─── INPUT ROWS
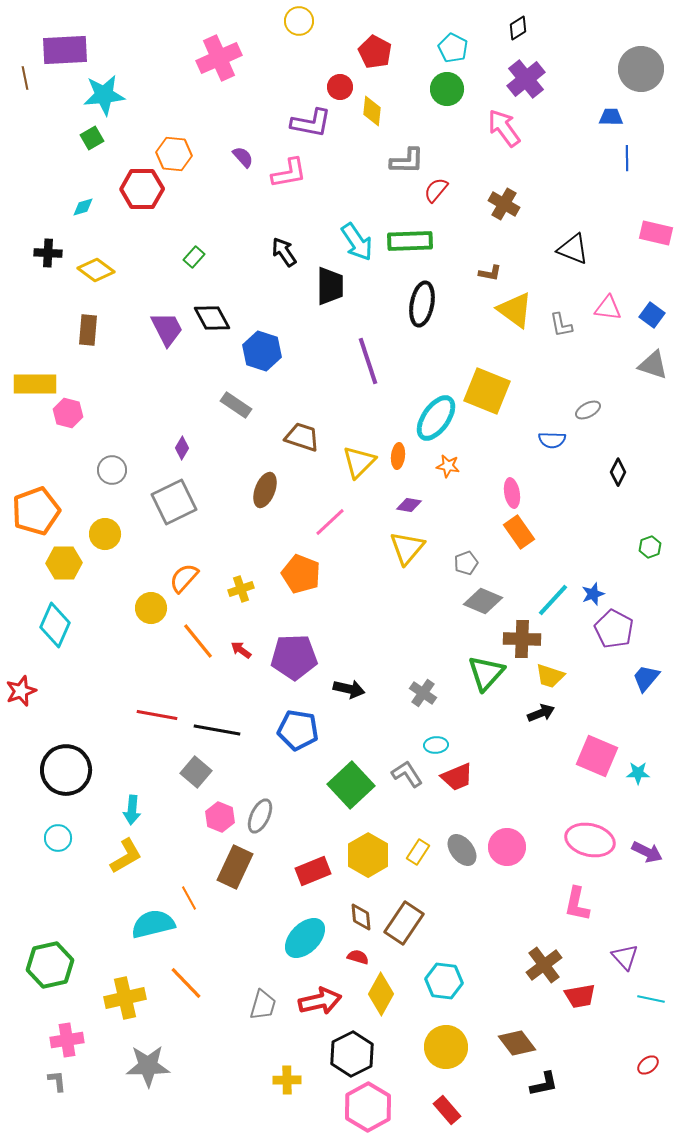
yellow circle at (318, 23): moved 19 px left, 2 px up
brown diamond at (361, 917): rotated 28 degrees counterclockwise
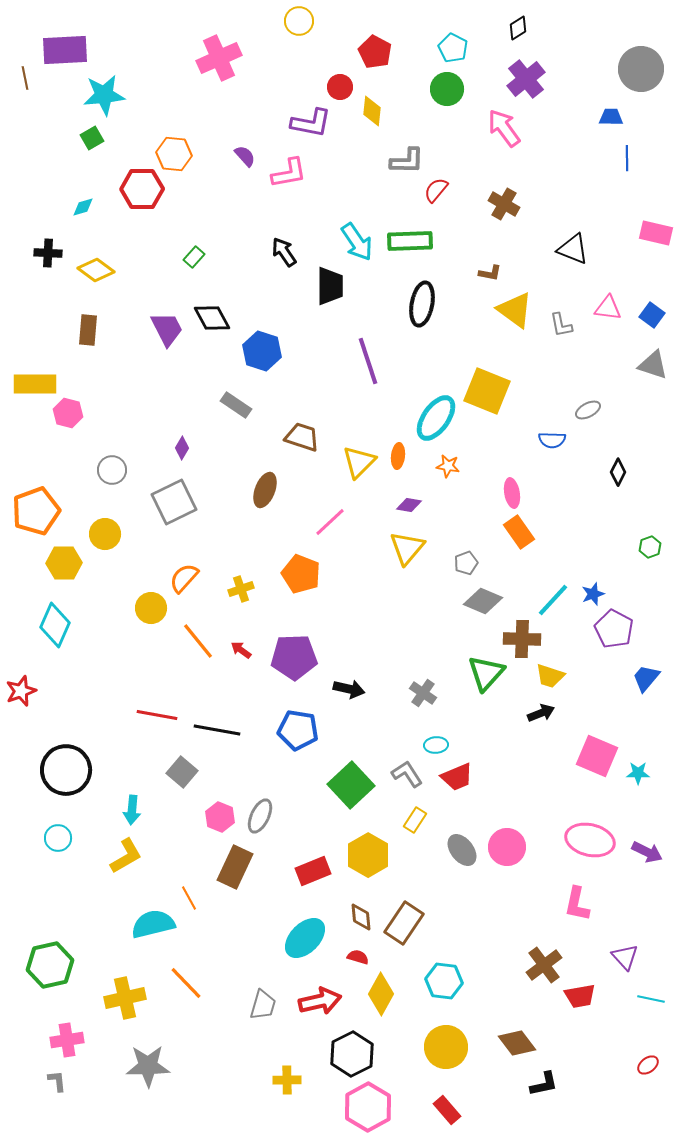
purple semicircle at (243, 157): moved 2 px right, 1 px up
gray square at (196, 772): moved 14 px left
yellow rectangle at (418, 852): moved 3 px left, 32 px up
──────
PROBLEM STATEMENT: Swap each "px" in the entries for "pixels" and write the lines out again with nothing else changed. Leave the pictures out.

FINAL RESULT:
yellow circle at (318, 23): moved 19 pixels left, 2 pixels up
brown diamond at (361, 917): rotated 28 degrees counterclockwise
purple semicircle at (243, 157): moved 2 pixels right, 1 pixels up
gray square at (196, 772): moved 14 pixels left
yellow rectangle at (418, 852): moved 3 pixels left, 32 pixels up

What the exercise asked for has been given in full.